■ Written task
The listing below should be reproduced precisely, except for its images.

■ Data extract
==========
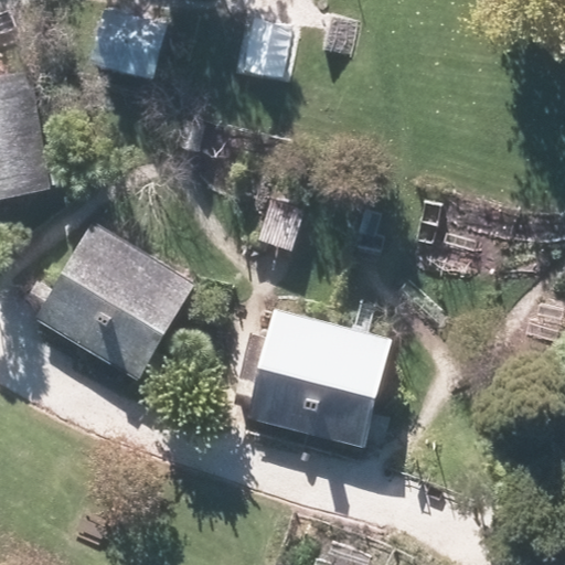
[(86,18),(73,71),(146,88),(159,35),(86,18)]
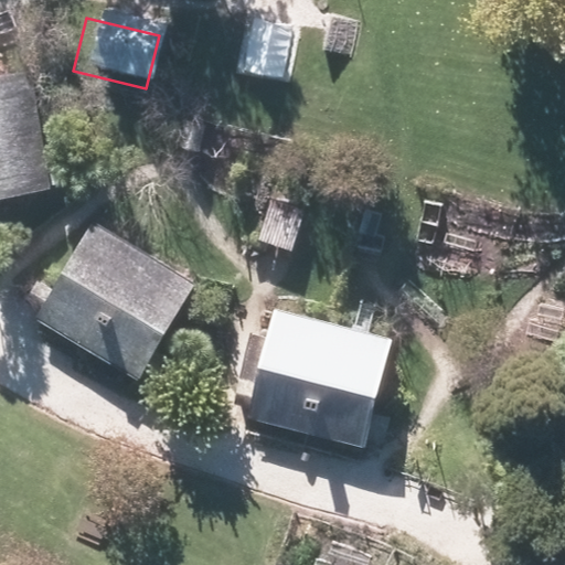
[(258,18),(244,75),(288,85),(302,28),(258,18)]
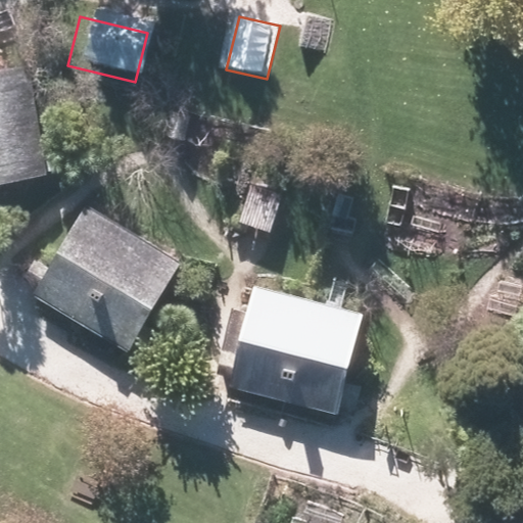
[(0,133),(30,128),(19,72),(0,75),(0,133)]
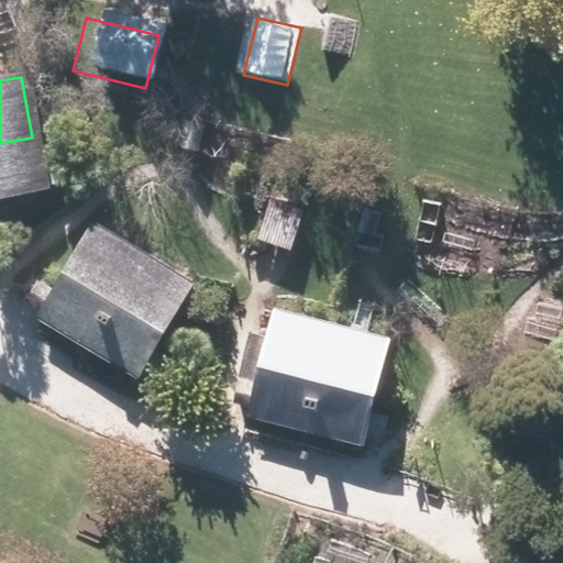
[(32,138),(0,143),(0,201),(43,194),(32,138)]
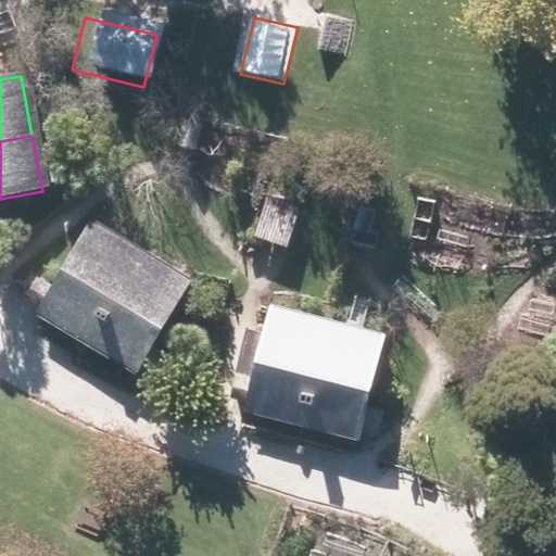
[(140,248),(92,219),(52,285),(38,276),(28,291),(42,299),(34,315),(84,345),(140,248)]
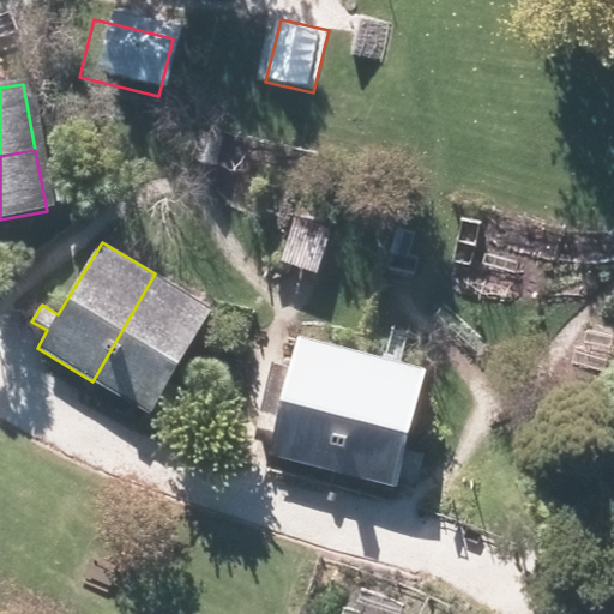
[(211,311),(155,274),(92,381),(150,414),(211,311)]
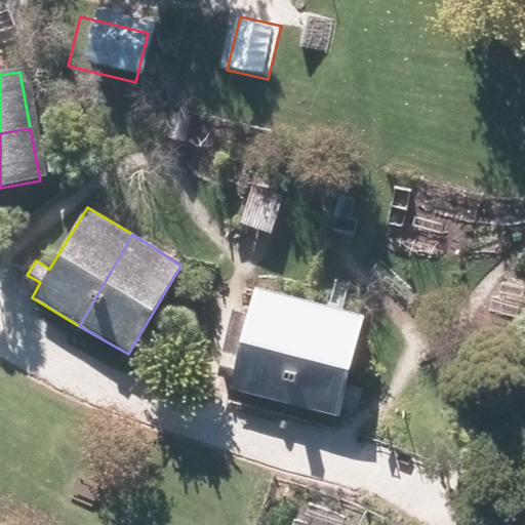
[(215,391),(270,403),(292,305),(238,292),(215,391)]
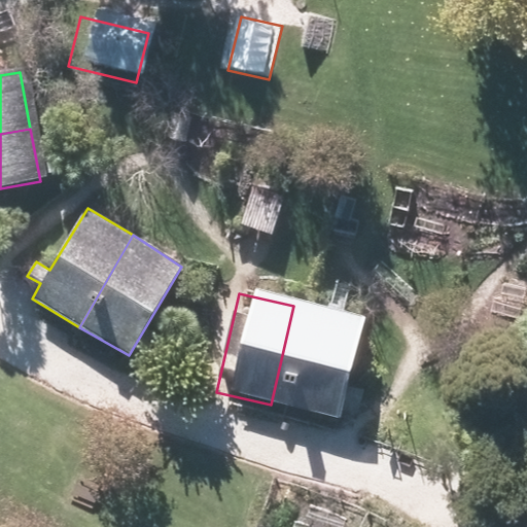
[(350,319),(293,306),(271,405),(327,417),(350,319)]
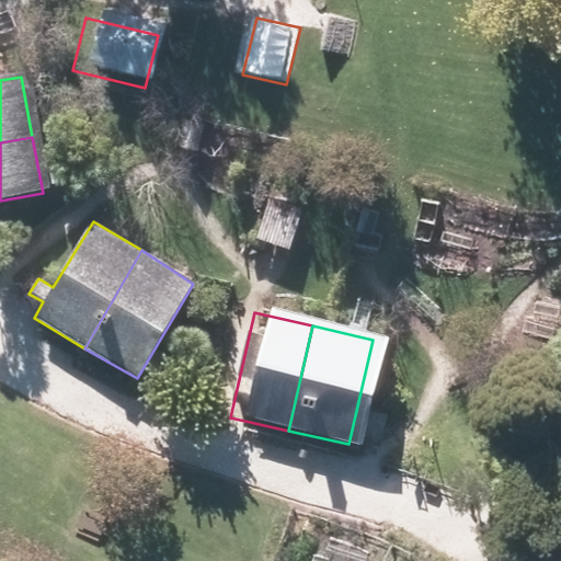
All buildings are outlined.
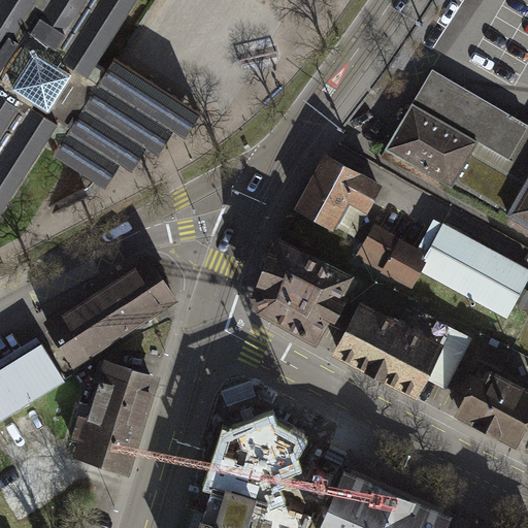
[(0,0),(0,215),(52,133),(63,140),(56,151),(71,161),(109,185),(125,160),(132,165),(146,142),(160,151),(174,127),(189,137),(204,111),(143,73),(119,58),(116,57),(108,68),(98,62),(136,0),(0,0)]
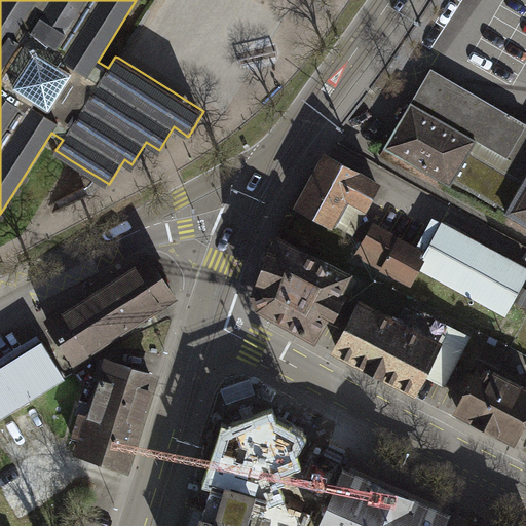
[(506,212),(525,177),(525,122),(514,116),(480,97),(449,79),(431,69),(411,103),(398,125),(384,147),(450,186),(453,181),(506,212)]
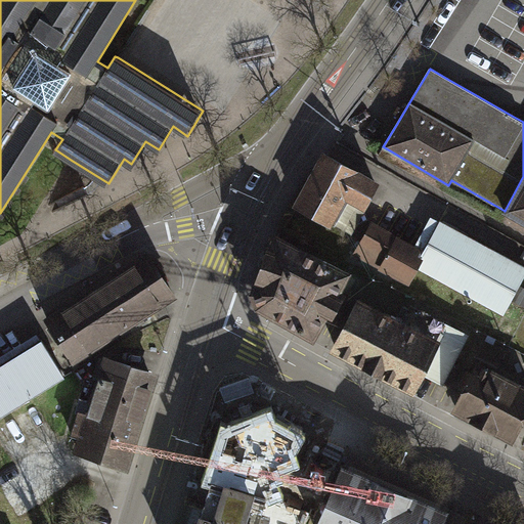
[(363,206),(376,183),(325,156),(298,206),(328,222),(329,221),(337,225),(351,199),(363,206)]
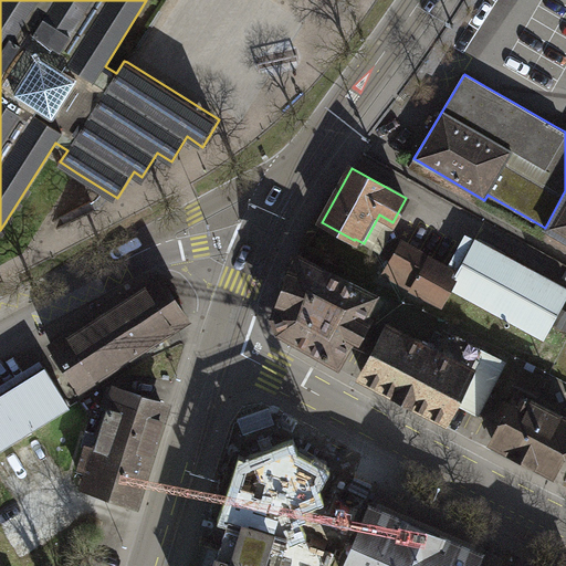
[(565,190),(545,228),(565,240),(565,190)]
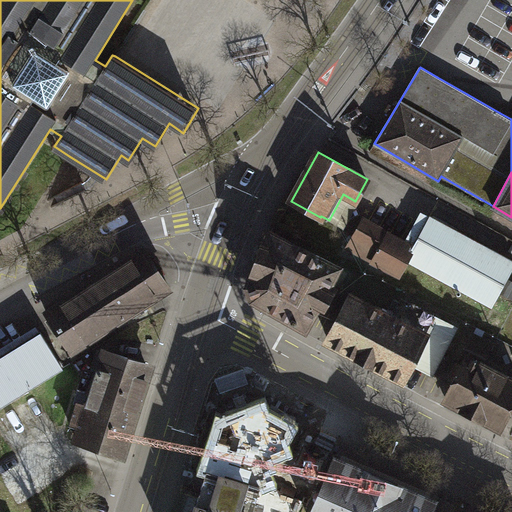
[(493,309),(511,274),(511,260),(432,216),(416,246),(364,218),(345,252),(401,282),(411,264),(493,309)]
==========
■ Output below
[(86,18),(73,71),(146,88),(159,35),(86,18)]
[(258,18),(244,75),(288,85),(302,28),(258,18)]
[(0,133),(30,128),(19,72),(0,75),(0,133)]
[(32,138),(0,143),(0,201),(43,194),(32,138)]
[(140,248),(92,219),(52,285),(38,276),(28,291),(42,299),(34,315),(84,345),(140,248)]
[(211,311),(155,274),(92,381),(150,414),(211,311)]
[(215,391),(270,403),(292,305),(238,292),(215,391)]
[(350,319),(293,306),(271,405),(327,417),(350,319)]
All buildings are outlined.
[(0,0),(0,215),(52,133),(63,140),(56,151),(71,161),(109,185),(125,160),(132,165),(146,142),(160,151),(174,127),(189,137),(204,111),(143,73),(119,58),(116,57),(108,68),(98,62),(136,0),(0,0)]
[(506,212),(525,177),(525,122),(514,116),(480,97),(449,79),(431,69),(411,103),(398,125),(384,147),(450,186),(453,181),(506,212)]
[(363,206),(376,183),(325,156),(298,206),(328,222),(329,221),(337,225),(351,199),(363,206)]
[(565,190),(545,228),(565,240),(565,190)]
[(493,309),(511,274),(511,260),(432,216),(416,246),(364,218),(345,252),(401,282),(411,264),(493,309)]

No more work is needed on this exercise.